INPUT FOR THIS TASK Block Start

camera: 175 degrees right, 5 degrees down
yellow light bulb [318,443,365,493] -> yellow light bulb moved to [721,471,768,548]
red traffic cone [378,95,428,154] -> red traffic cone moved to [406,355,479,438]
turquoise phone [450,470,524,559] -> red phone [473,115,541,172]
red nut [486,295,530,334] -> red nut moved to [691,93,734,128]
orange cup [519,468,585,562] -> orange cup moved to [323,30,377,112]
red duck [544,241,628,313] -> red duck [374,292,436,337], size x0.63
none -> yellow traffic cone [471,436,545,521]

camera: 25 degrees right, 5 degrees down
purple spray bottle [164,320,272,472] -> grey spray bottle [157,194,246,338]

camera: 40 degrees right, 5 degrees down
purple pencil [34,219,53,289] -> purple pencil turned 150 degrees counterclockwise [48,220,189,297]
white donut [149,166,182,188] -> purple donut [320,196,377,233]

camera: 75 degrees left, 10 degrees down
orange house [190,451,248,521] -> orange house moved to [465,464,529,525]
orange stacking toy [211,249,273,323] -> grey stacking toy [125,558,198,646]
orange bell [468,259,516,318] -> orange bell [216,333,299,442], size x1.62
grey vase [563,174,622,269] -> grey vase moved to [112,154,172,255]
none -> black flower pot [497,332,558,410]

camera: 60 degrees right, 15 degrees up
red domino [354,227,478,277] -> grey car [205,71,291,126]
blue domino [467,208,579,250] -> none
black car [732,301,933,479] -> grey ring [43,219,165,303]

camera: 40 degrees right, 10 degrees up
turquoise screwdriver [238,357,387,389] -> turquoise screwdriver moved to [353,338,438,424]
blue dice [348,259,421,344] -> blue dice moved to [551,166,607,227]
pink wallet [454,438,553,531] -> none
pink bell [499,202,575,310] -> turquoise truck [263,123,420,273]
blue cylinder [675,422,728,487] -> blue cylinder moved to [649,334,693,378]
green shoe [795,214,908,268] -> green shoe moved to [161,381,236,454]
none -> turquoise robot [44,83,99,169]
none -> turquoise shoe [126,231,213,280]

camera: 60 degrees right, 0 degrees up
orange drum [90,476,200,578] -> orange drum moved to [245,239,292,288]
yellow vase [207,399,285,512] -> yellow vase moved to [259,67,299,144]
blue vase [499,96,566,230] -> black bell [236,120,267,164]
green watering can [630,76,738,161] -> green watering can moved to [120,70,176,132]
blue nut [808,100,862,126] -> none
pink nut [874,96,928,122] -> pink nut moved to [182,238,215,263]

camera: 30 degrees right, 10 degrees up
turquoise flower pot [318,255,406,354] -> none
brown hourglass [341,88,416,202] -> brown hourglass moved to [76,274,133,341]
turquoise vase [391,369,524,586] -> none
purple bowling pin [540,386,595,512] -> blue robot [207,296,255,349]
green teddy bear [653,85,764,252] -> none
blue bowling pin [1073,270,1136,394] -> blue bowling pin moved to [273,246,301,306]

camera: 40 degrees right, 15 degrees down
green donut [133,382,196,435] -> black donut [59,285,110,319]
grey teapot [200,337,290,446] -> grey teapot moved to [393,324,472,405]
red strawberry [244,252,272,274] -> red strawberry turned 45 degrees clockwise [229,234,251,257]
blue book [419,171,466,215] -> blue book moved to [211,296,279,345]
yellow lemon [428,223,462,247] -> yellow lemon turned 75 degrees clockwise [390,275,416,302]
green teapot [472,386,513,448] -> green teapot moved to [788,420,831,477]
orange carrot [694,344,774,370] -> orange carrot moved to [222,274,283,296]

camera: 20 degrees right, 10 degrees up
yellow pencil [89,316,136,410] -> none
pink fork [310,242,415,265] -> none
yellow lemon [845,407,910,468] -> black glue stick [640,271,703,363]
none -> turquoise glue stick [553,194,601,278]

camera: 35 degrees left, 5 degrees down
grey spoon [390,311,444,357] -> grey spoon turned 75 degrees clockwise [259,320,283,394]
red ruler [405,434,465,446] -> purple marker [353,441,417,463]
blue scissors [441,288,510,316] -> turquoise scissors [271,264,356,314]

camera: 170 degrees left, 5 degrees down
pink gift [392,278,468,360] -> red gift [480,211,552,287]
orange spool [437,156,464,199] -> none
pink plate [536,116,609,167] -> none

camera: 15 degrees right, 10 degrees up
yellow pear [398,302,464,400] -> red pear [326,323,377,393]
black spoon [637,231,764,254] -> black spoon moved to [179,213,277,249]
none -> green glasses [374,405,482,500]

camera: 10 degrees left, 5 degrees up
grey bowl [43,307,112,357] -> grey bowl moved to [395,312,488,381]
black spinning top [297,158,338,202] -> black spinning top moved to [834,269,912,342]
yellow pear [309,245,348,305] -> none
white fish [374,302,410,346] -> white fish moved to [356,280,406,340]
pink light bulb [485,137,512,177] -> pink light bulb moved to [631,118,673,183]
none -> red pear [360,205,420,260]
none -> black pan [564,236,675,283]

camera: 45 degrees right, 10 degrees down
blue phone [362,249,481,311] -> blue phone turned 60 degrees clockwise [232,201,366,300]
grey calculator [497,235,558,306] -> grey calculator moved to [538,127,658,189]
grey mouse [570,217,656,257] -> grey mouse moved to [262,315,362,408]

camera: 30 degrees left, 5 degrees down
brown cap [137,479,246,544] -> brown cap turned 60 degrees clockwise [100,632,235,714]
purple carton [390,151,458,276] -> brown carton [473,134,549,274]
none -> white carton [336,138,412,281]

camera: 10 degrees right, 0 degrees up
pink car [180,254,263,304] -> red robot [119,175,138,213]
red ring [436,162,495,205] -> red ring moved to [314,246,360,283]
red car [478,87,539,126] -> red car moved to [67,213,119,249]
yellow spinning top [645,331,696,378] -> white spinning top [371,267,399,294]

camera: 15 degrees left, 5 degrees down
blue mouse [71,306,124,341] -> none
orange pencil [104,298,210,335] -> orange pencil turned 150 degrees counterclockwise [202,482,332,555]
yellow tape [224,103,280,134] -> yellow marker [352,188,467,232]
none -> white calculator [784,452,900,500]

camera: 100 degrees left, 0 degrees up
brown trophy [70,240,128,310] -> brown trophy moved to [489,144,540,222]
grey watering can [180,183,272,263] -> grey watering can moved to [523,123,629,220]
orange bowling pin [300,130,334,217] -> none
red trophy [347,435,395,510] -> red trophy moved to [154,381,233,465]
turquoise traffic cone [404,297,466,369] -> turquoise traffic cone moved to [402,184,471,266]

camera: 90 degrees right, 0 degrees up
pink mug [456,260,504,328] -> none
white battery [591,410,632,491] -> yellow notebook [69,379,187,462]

INPUT FOR THIS TASK Block End

Search the records above for "traffic". Copy each line where it is found.

red traffic cone [378,95,428,154] -> red traffic cone moved to [406,355,479,438]
none -> yellow traffic cone [471,436,545,521]
turquoise traffic cone [404,297,466,369] -> turquoise traffic cone moved to [402,184,471,266]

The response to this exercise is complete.